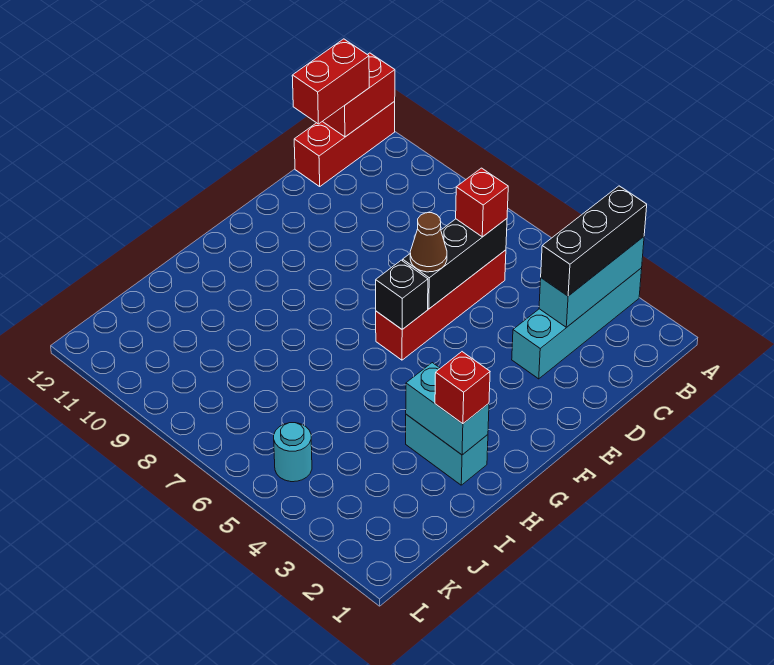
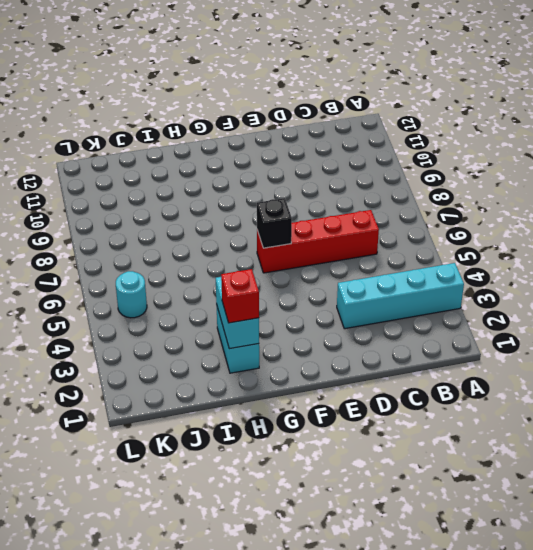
none -> red brick A12:C12 level 1
none -> cyan brick A3:C3 level 2
none -> red brick A12:B12 level 2

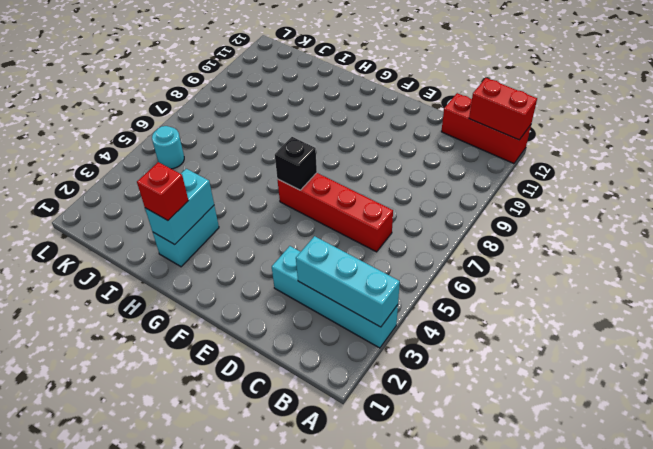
none -> black brick C6:E6 level 2
none -> black brick A3:C3 level 3
none -> red brick B12:C12 level 3

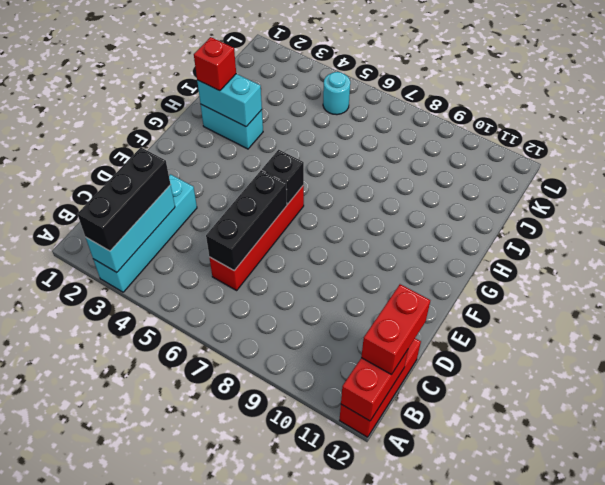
none -> red brick C6 level 3
none -> brown cone E6 level 3

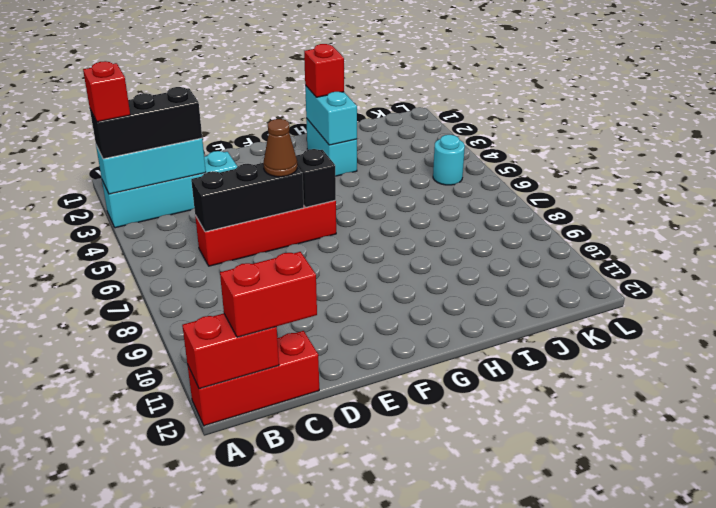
red brick A3 level 4 -> red brick C6 level 3

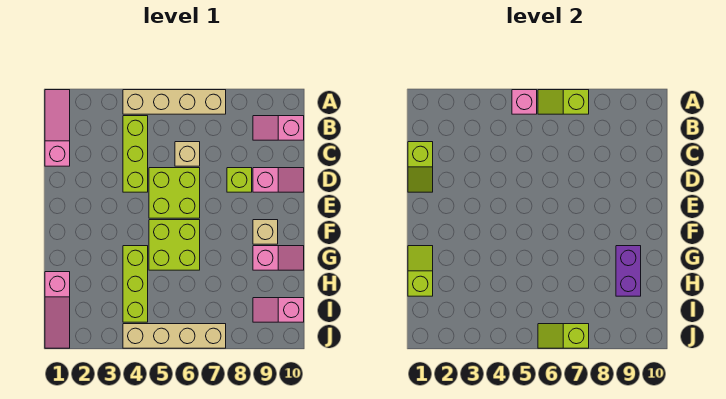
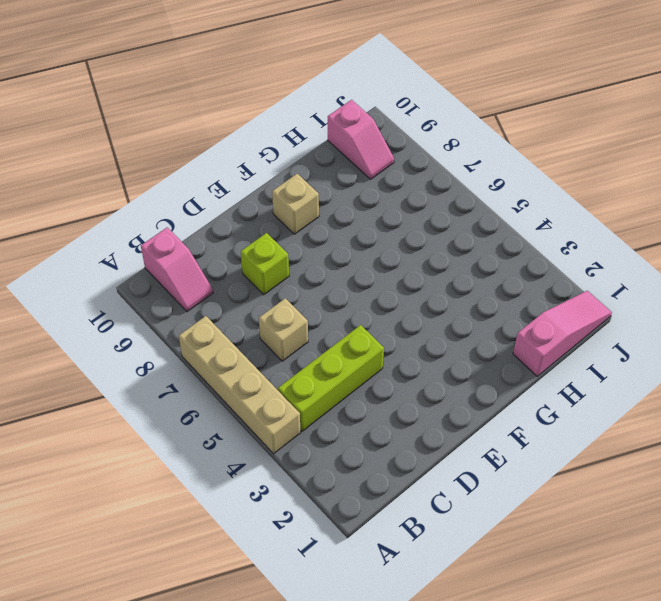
none -> pink slope A1:C1 level 1 top C
none -> lime brick D5:E6 level 1
none -> pink slope D9:D10 level 1 top 9

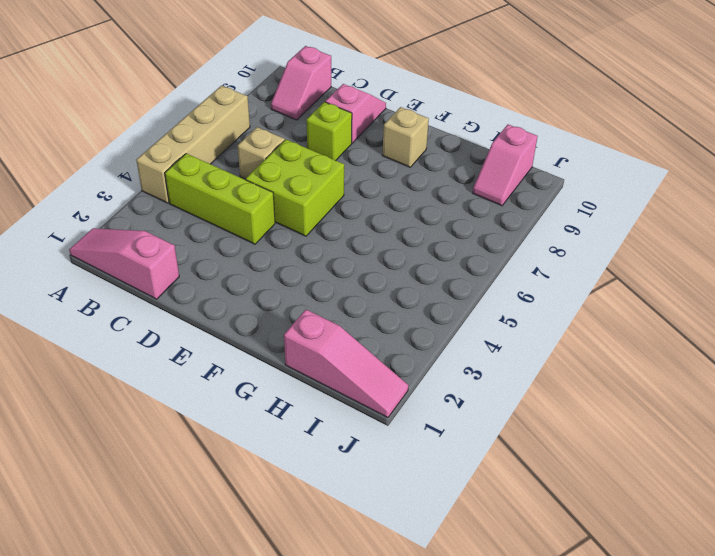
none -> lime brick F5:G6 level 1
none -> lime brick G4:I4 level 1
none -> pink slope G9:G10 level 1 top 9

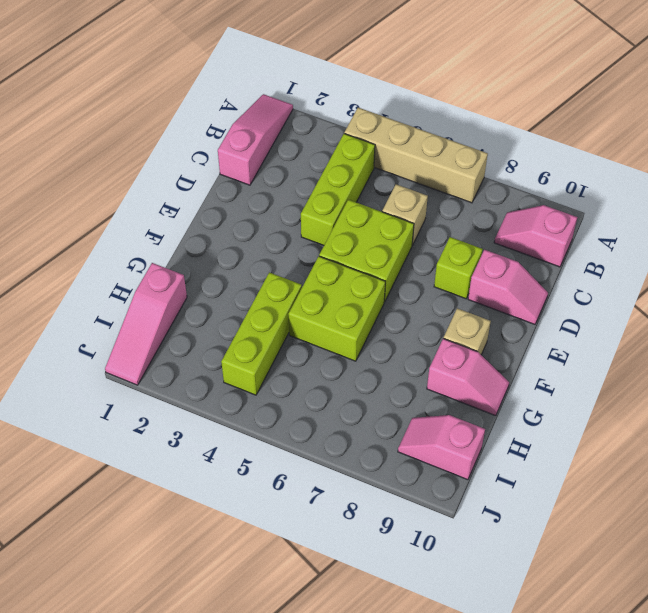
none -> tan brick J4:J7 level 1
none -> pink brick A5 level 2
none -> lime slope A6:A7 level 2 top 7

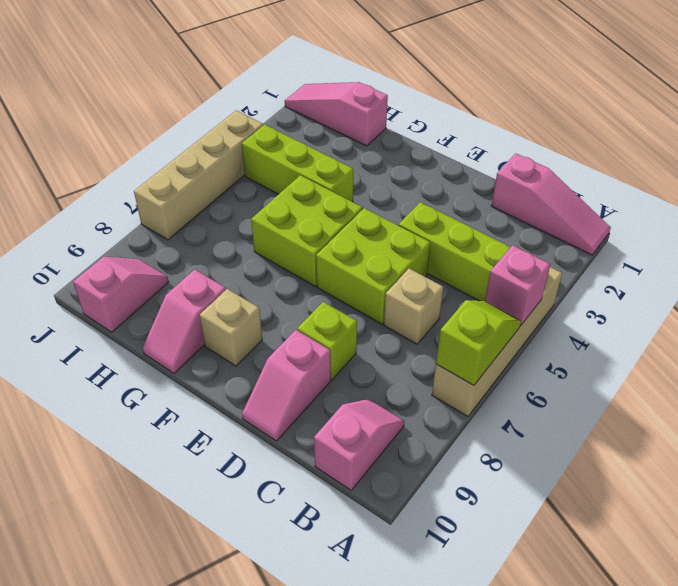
none -> lime slope C1:D1 level 2 top C
none -> lime slope G1:H1 level 2 top H
none -> purple brick G9:H9 level 2

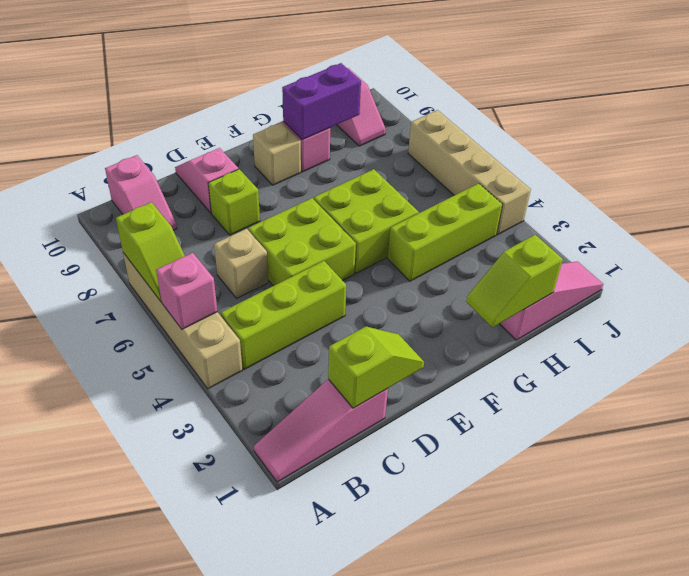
none -> lime slope J6:J7 level 2 top 7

====

(Required work):
Only exact repeats of the lines from the one containing "none -> lime slope C1:D1 level 2 top C" through the end of the listing above are wanted here; pictures are not.

(Result):
none -> lime slope C1:D1 level 2 top C
none -> lime slope G1:H1 level 2 top H
none -> purple brick G9:H9 level 2

none -> lime slope J6:J7 level 2 top 7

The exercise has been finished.